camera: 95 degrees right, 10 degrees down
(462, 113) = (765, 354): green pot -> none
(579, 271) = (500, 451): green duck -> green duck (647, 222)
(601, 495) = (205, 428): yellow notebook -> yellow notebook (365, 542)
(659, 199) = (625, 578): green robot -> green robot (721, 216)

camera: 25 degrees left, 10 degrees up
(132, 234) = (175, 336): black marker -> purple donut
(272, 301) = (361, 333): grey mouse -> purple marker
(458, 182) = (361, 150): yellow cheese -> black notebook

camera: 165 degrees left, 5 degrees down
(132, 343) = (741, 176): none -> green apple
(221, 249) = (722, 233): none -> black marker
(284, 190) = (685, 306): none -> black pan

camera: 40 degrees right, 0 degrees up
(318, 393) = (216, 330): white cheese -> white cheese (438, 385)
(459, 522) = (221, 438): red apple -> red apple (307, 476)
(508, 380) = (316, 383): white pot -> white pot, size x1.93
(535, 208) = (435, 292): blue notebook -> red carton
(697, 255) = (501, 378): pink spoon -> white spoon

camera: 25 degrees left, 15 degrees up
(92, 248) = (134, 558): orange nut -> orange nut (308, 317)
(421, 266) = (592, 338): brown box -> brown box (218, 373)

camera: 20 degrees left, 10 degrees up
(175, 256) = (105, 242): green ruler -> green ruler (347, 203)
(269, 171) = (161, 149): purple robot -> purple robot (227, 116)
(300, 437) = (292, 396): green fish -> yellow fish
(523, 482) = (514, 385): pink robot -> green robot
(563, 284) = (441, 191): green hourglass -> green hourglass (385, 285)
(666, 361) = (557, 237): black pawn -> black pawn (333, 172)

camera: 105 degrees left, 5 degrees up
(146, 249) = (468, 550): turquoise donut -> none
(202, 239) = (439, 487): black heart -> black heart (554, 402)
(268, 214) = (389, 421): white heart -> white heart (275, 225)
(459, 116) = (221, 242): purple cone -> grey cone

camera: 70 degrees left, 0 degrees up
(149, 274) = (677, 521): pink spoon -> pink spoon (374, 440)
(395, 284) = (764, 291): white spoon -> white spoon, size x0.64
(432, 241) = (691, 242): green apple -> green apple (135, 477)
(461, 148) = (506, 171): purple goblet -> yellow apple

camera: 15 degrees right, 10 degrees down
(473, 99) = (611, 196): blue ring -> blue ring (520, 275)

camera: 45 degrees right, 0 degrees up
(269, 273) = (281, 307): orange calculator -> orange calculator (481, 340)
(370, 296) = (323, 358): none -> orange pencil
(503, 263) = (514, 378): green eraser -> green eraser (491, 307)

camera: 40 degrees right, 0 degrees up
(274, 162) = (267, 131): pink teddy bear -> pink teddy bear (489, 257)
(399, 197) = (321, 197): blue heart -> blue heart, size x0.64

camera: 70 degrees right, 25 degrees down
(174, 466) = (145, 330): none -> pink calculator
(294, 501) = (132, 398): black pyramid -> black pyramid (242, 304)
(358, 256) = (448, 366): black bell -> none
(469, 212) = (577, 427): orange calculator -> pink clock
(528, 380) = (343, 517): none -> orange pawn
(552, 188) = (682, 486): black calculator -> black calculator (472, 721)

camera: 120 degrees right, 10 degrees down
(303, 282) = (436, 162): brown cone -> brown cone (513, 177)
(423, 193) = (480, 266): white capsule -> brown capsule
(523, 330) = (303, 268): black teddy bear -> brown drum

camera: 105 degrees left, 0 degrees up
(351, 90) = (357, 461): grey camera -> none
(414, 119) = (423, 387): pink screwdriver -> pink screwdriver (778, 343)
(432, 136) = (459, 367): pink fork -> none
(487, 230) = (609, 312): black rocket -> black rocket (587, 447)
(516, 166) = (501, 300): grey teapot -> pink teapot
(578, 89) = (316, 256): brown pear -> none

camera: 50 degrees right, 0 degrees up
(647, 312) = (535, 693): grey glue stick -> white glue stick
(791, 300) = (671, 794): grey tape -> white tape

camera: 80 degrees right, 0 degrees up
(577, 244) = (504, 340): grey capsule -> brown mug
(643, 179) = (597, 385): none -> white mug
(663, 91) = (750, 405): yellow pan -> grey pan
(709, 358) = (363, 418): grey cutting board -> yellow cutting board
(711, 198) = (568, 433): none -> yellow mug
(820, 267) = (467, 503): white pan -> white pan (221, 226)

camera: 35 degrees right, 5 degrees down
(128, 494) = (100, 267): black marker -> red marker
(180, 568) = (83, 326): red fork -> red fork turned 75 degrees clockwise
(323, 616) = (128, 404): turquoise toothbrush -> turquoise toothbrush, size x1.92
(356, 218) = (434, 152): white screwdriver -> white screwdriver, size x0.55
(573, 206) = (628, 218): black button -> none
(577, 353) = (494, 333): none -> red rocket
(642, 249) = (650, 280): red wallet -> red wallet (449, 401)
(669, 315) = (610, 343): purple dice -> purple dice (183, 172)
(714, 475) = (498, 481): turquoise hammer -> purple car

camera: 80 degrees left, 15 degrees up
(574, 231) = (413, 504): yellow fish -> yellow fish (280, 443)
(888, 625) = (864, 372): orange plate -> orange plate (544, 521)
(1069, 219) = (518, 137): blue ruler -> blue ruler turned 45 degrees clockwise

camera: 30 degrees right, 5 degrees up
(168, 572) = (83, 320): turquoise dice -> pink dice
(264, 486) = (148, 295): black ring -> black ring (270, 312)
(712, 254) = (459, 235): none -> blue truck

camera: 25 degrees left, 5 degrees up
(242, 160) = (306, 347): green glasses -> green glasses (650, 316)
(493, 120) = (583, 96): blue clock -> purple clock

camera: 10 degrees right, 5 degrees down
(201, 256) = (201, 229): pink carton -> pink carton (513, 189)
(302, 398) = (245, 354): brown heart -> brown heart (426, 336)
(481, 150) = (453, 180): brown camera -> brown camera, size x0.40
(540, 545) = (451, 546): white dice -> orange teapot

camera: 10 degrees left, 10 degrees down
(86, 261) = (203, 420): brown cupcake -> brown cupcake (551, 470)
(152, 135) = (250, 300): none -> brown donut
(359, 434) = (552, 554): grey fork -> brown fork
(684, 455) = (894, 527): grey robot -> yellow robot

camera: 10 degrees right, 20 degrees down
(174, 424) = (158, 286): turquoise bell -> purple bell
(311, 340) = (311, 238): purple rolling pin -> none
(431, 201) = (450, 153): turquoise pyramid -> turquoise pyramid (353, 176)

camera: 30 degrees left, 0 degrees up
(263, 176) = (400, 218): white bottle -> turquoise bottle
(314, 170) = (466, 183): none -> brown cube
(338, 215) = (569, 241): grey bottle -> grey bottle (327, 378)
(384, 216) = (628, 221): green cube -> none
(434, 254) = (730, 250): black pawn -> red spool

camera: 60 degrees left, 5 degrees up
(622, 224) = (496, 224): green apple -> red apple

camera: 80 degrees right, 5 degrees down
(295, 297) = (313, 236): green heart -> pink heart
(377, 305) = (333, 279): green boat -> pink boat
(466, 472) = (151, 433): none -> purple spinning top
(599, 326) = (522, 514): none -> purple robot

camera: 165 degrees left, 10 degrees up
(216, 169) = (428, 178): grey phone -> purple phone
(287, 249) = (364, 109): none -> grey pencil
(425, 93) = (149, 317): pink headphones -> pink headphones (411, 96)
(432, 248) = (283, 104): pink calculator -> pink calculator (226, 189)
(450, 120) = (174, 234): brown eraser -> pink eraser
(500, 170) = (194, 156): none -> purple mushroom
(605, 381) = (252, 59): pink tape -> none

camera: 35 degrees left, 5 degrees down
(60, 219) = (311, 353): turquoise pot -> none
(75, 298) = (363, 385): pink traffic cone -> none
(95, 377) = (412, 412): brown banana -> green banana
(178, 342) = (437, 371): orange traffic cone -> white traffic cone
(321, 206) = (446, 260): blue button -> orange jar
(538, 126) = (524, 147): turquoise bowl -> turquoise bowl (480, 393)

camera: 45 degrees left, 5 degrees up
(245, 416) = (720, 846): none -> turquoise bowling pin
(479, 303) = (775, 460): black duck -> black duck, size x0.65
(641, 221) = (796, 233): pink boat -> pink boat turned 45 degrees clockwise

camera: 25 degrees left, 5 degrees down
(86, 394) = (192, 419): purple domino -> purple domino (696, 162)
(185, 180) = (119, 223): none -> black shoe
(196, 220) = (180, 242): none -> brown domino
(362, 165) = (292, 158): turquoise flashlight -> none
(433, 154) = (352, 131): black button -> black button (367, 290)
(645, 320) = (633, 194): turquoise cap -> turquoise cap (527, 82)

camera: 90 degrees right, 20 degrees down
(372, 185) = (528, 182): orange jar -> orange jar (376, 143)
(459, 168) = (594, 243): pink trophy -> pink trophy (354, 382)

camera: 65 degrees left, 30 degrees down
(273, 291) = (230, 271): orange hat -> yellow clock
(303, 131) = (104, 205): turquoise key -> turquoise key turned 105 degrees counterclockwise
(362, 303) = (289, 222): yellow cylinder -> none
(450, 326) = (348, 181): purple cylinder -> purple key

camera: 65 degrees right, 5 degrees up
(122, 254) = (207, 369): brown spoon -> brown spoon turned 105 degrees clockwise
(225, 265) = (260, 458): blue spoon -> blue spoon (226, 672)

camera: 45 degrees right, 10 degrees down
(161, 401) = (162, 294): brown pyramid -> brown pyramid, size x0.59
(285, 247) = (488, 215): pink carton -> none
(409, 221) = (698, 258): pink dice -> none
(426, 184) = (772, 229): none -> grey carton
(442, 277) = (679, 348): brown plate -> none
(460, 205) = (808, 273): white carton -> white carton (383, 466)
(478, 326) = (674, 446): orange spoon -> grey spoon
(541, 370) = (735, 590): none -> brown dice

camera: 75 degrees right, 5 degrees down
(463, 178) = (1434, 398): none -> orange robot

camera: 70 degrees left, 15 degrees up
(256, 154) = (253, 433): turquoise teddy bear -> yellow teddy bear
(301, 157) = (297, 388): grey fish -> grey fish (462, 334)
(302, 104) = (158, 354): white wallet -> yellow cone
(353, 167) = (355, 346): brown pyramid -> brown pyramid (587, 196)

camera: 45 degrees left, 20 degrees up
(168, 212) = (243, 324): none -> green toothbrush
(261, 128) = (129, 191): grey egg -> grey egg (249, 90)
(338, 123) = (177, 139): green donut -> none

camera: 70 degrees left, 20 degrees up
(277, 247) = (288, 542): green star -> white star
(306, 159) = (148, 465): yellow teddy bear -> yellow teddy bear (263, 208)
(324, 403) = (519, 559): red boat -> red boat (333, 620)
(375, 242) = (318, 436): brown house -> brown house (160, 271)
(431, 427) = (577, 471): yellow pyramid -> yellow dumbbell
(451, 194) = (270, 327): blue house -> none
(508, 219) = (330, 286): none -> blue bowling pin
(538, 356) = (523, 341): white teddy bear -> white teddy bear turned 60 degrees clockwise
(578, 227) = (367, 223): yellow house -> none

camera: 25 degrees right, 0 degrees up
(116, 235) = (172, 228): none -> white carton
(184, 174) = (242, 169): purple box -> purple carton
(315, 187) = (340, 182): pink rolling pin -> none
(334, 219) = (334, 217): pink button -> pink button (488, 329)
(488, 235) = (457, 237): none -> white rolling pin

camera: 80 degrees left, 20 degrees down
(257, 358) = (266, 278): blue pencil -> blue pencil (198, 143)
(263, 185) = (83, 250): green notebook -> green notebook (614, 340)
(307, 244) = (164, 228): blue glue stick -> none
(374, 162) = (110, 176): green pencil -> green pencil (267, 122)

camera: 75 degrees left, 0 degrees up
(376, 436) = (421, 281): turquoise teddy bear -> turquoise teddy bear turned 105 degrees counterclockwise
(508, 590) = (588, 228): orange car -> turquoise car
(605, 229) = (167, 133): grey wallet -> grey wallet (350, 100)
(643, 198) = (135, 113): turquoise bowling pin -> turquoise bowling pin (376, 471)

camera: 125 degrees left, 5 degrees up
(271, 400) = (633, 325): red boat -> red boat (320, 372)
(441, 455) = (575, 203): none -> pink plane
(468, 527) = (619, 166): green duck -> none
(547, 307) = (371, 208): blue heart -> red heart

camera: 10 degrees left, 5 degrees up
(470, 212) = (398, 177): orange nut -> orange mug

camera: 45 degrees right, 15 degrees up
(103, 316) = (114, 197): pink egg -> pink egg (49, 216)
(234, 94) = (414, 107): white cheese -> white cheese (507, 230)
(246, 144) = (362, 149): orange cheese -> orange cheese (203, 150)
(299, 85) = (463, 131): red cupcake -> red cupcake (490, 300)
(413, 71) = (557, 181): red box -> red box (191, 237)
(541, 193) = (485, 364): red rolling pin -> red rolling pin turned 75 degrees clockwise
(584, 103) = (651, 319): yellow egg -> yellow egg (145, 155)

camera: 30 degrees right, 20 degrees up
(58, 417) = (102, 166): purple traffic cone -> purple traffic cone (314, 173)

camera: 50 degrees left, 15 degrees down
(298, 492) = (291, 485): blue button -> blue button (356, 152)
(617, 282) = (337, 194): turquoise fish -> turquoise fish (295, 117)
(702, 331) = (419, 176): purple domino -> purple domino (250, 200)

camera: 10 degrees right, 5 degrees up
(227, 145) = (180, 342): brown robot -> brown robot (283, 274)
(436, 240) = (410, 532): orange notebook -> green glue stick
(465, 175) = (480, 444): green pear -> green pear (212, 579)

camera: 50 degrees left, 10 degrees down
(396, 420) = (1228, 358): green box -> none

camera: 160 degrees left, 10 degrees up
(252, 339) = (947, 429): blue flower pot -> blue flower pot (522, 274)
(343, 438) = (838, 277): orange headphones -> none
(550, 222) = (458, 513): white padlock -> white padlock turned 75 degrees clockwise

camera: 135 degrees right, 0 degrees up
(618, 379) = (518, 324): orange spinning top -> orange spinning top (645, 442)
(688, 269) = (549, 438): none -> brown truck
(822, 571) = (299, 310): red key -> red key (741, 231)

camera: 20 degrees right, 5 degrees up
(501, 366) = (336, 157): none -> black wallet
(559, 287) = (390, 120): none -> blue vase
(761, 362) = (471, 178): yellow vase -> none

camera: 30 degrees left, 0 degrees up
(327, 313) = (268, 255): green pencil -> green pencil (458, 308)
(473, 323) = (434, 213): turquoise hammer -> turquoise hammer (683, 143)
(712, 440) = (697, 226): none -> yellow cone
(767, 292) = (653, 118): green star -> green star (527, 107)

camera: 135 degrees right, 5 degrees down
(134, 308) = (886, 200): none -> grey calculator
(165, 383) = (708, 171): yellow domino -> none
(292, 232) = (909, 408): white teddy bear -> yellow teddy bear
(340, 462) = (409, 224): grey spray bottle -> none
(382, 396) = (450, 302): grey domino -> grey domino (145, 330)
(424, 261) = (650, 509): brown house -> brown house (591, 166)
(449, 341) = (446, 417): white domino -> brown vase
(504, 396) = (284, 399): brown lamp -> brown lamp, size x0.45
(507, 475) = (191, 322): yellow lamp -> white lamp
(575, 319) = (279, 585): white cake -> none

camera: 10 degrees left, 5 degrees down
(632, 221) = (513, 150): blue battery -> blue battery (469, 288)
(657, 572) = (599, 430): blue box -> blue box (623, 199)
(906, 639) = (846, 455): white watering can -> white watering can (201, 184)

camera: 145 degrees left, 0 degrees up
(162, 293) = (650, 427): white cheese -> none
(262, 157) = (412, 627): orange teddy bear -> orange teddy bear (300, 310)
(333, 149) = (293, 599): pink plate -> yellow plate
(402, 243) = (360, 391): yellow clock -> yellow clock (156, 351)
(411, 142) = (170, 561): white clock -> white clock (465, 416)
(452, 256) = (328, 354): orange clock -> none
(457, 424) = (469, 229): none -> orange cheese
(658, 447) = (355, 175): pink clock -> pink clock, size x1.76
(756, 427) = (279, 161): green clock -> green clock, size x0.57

____________

Reproduce the entries above exactly, but only the lines between the line holding "(465, 175) = (480, 444): green" and the line holding "(343, 438) = (838, 277): orange", inclusive.

(465, 175) = (480, 444): green pear -> green pear (212, 579)

camera: 50 degrees left, 10 degrees down
(396, 420) = (1228, 358): green box -> none

camera: 160 degrees left, 10 degrees up
(252, 339) = (947, 429): blue flower pot -> blue flower pot (522, 274)
(343, 438) = (838, 277): orange headphones -> none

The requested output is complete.